Raw data:

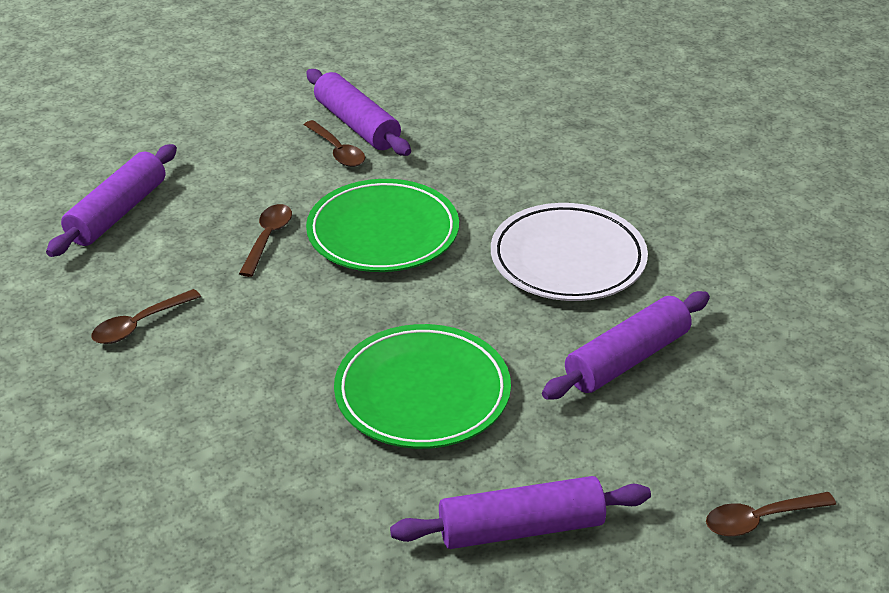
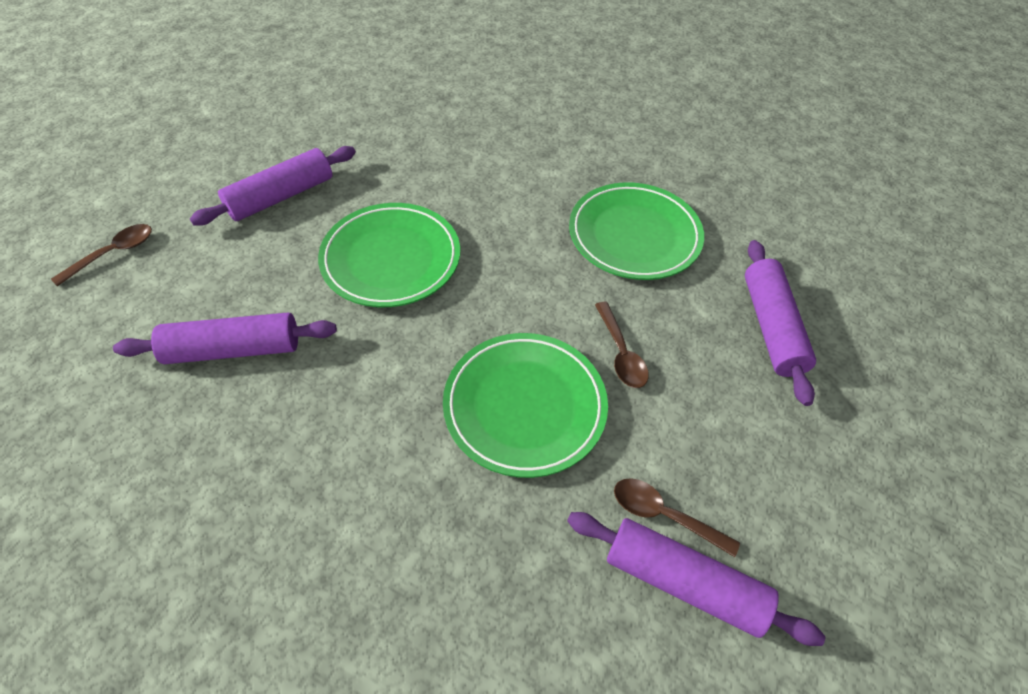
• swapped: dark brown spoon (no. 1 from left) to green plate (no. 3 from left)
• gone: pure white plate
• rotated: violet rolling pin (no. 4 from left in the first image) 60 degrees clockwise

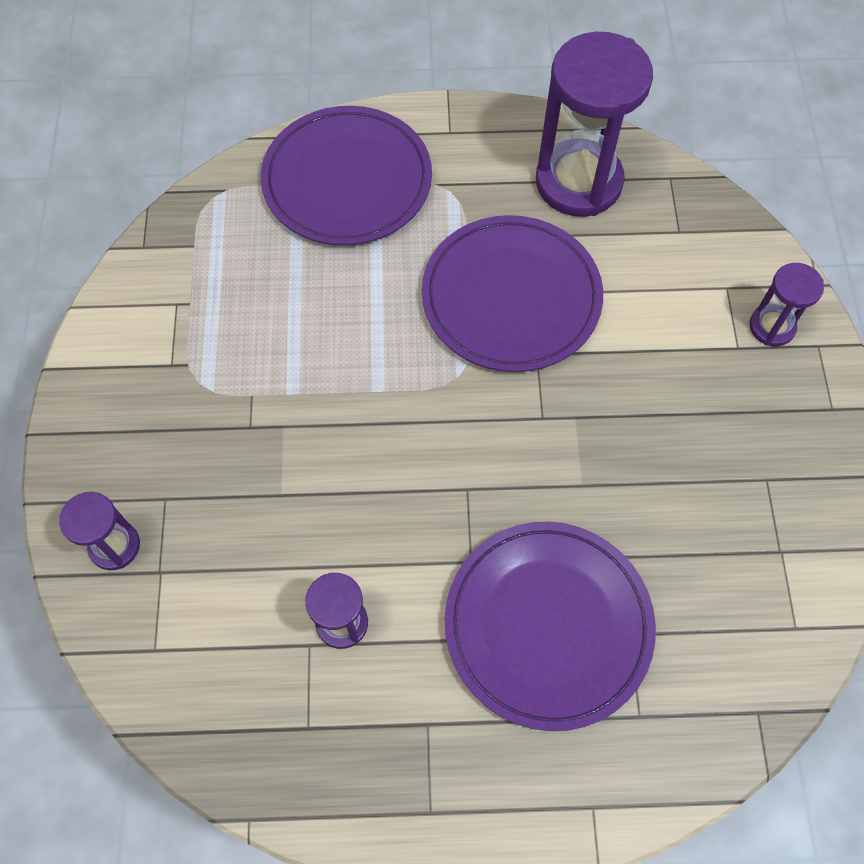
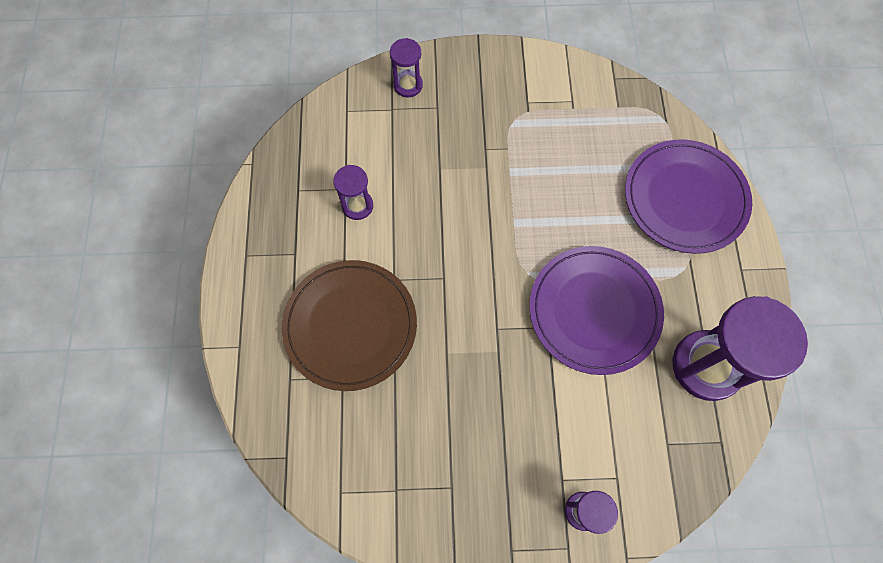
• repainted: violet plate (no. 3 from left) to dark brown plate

Assigned task: Without the pictures, print the whole listing exactly as given.

Completed exercise:
• swapped: dark brown spoon (no. 1 from left) to green plate (no. 3 from left)
• gone: pure white plate
• rotated: violet rolling pin (no. 4 from left in the first image) 60 degrees clockwise

• repainted: violet plate (no. 3 from left) to dark brown plate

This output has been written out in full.